● **Material provided**
Segment Open
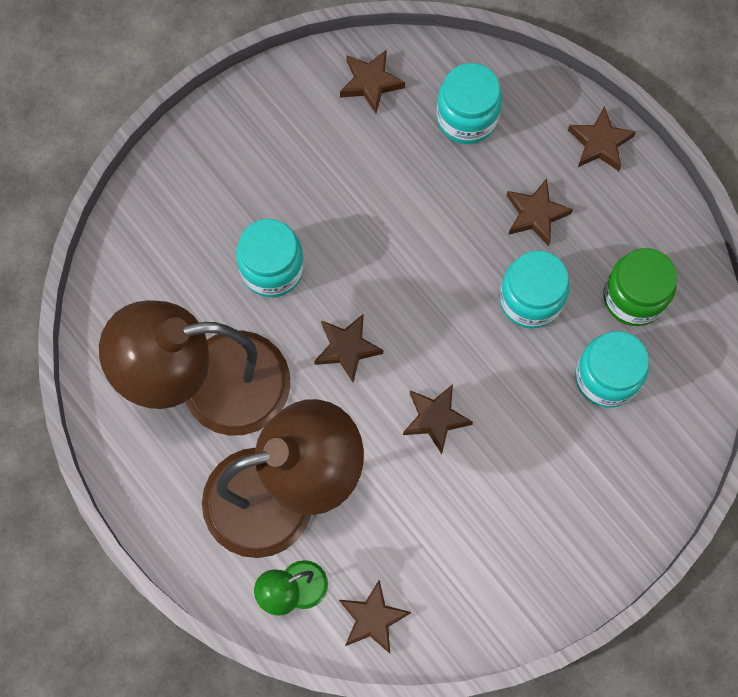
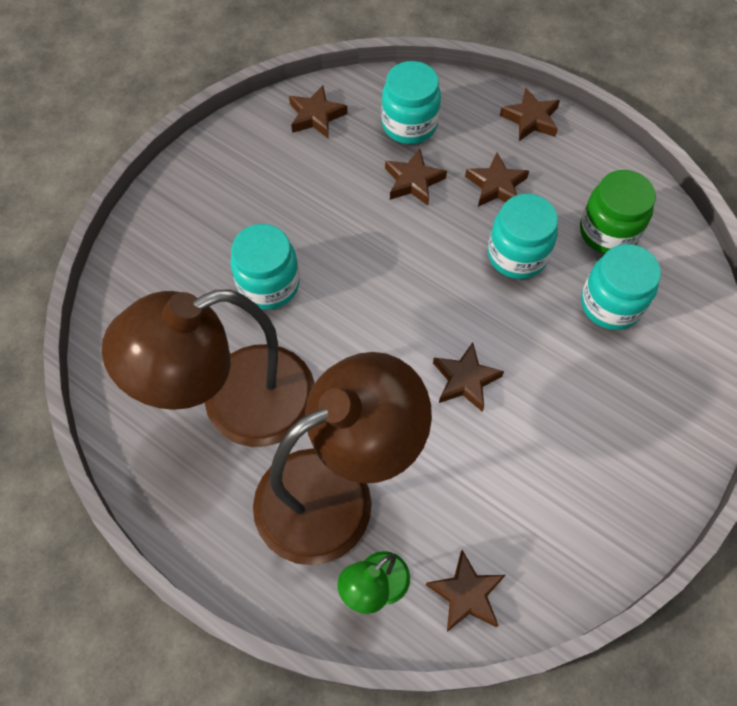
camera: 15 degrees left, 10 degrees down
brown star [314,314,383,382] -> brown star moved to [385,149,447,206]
Segment Closed
Segment Open
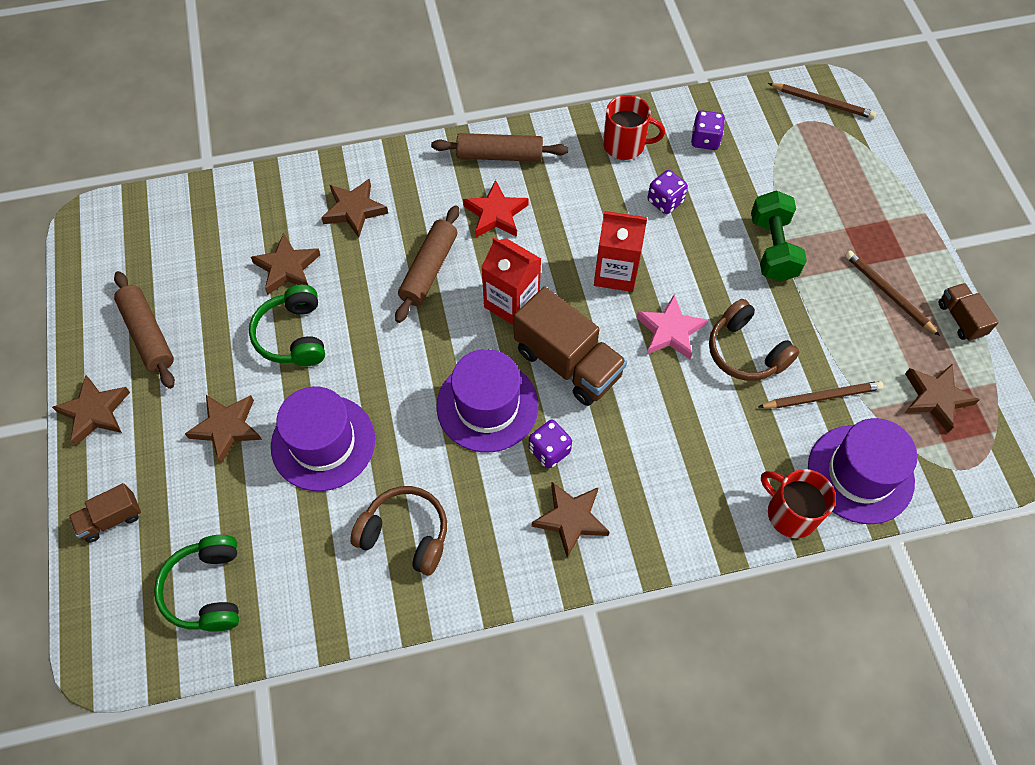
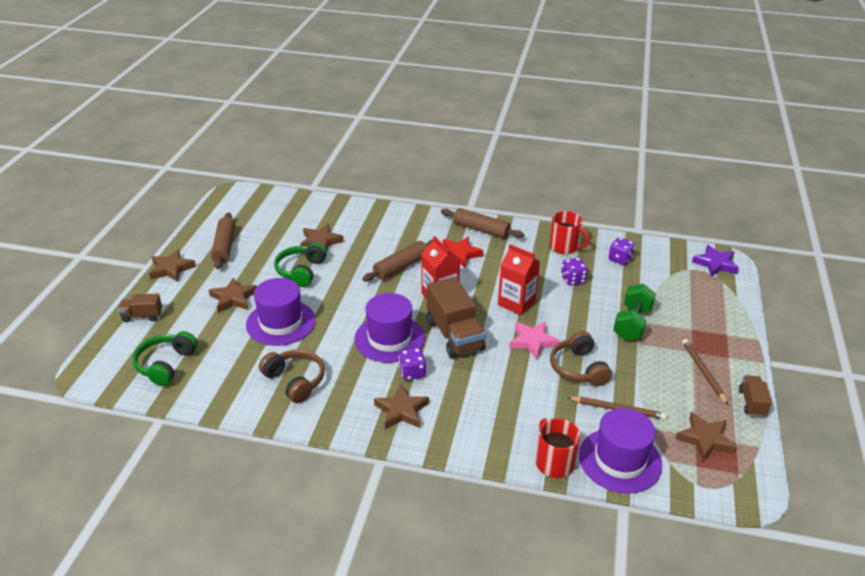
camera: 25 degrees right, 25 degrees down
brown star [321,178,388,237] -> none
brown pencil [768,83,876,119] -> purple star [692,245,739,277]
Segment Closed
● **Your objective**
Count each line above where the word "degrees" appears, and answer with nothing except that count.

● **Finished task**
2